▶ _Exercise task_: Please write out the lines below again, switching each "dial" to "face" and keeping everything else the same.

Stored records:
▬▬▬▬▬▬▬▬▬▬
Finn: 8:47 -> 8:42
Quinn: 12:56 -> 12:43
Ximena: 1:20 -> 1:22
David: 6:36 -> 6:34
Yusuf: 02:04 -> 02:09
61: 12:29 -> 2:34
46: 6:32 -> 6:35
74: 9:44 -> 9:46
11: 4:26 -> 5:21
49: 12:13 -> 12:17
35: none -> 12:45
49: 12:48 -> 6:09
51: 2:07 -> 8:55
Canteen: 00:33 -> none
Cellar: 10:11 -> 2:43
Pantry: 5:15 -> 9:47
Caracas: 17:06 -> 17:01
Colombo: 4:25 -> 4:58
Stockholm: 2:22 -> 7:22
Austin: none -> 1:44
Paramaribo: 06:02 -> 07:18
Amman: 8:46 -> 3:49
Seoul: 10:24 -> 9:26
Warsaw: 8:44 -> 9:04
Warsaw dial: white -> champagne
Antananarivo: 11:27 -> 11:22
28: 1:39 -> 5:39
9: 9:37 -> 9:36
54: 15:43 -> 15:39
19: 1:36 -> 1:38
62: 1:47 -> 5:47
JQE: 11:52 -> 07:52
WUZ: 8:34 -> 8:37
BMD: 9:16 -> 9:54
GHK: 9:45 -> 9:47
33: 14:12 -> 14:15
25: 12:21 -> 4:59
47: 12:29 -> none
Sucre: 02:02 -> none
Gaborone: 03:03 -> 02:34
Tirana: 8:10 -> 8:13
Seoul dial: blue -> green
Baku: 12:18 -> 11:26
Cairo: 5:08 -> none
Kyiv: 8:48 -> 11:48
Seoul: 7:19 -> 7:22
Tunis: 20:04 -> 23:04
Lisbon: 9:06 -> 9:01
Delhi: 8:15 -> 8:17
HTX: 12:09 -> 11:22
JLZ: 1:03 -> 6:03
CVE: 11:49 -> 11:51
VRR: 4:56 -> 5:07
▬▬▬▬▬▬▬▬▬▬
▶ _Exercise solution_:
Finn: 8:47 -> 8:42
Quinn: 12:56 -> 12:43
Ximena: 1:20 -> 1:22
David: 6:36 -> 6:34
Yusuf: 02:04 -> 02:09
61: 12:29 -> 2:34
46: 6:32 -> 6:35
74: 9:44 -> 9:46
11: 4:26 -> 5:21
49: 12:13 -> 12:17
35: none -> 12:45
49: 12:48 -> 6:09
51: 2:07 -> 8:55
Canteen: 00:33 -> none
Cellar: 10:11 -> 2:43
Pantry: 5:15 -> 9:47
Caracas: 17:06 -> 17:01
Colombo: 4:25 -> 4:58
Stockholm: 2:22 -> 7:22
Austin: none -> 1:44
Paramaribo: 06:02 -> 07:18
Amman: 8:46 -> 3:49
Seoul: 10:24 -> 9:26
Warsaw: 8:44 -> 9:04
Warsaw face: white -> champagne
Antananarivo: 11:27 -> 11:22
28: 1:39 -> 5:39
9: 9:37 -> 9:36
54: 15:43 -> 15:39
19: 1:36 -> 1:38
62: 1:47 -> 5:47
JQE: 11:52 -> 07:52
WUZ: 8:34 -> 8:37
BMD: 9:16 -> 9:54
GHK: 9:45 -> 9:47
33: 14:12 -> 14:15
25: 12:21 -> 4:59
47: 12:29 -> none
Sucre: 02:02 -> none
Gaborone: 03:03 -> 02:34
Tirana: 8:10 -> 8:13
Seoul face: blue -> green
Baku: 12:18 -> 11:26
Cairo: 5:08 -> none
Kyiv: 8:48 -> 11:48
Seoul: 7:19 -> 7:22
Tunis: 20:04 -> 23:04
Lisbon: 9:06 -> 9:01
Delhi: 8:15 -> 8:17
HTX: 12:09 -> 11:22
JLZ: 1:03 -> 6:03
CVE: 11:49 -> 11:51
VRR: 4:56 -> 5:07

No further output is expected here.